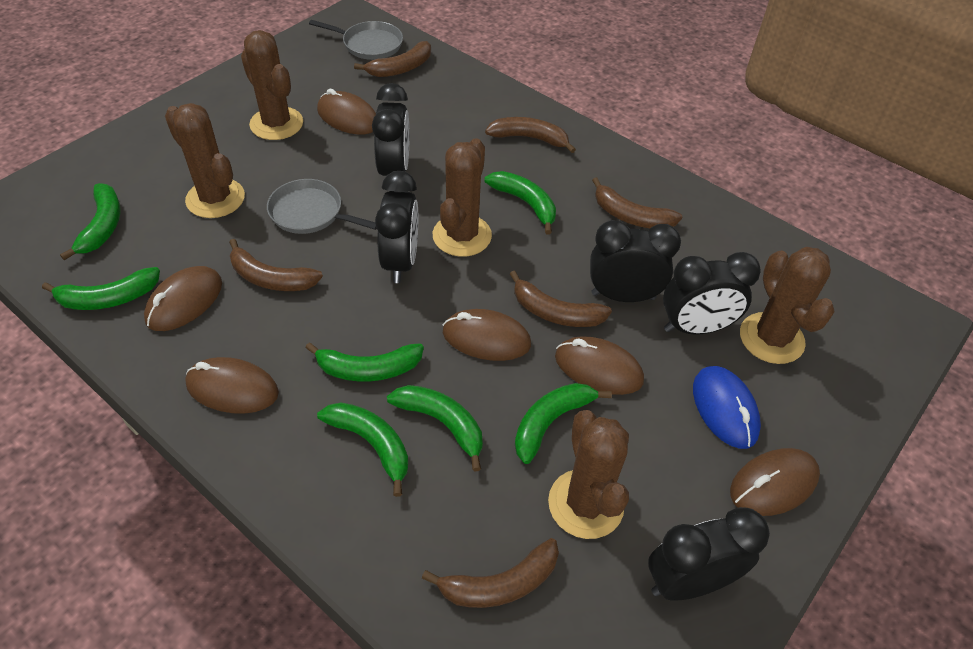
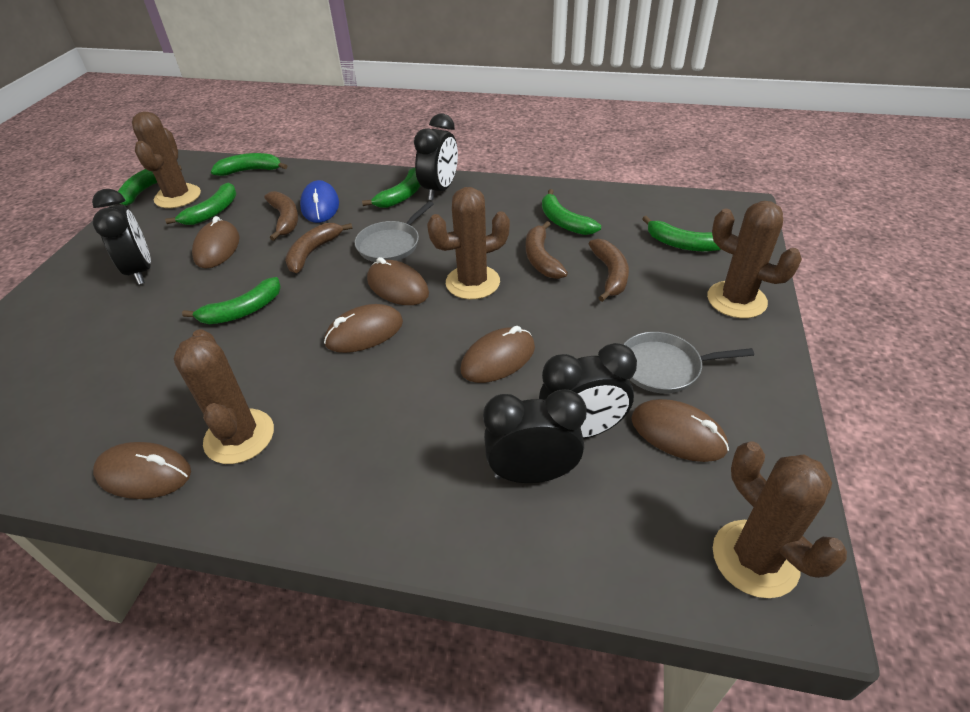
black clock: 5 -> 4
brown banana: 6 -> 4

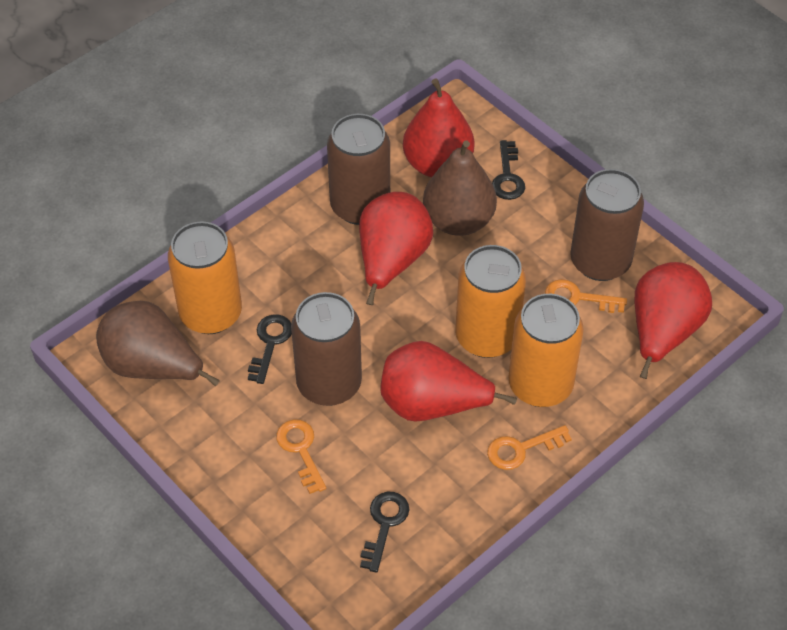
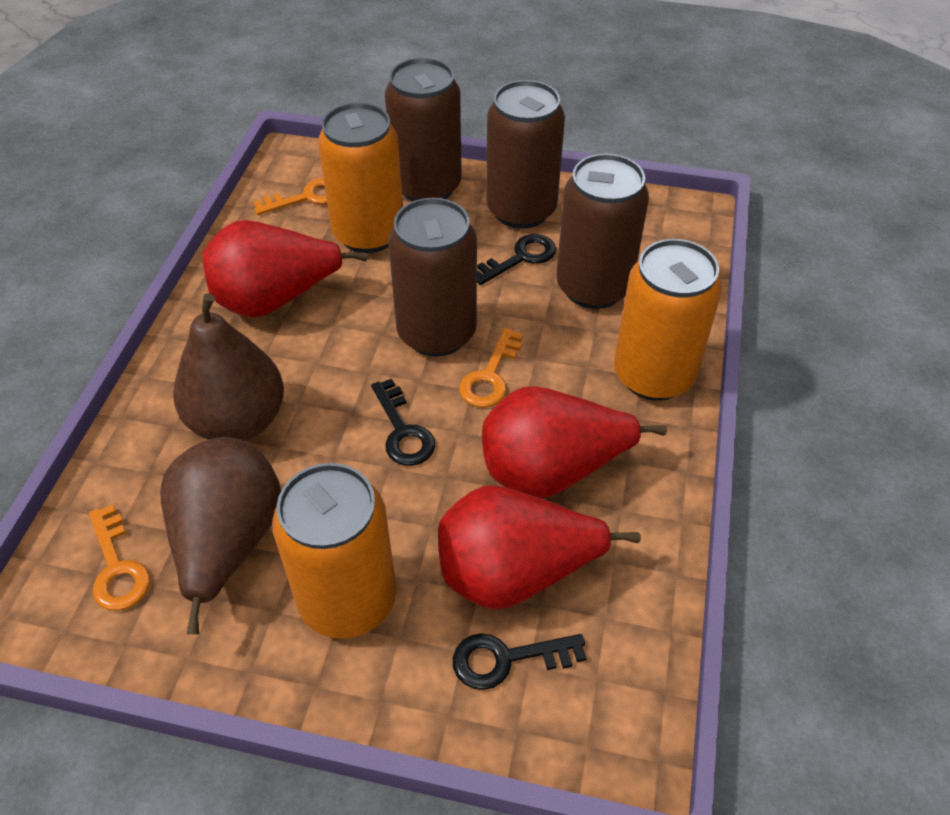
brown can: 3 -> 4
red pear: 4 -> 3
= = = = =
Work to complete
With the images omitted, return the full material exactly.

Problem solution
black clock: 5 -> 4
brown banana: 6 -> 4

brown can: 3 -> 4
red pear: 4 -> 3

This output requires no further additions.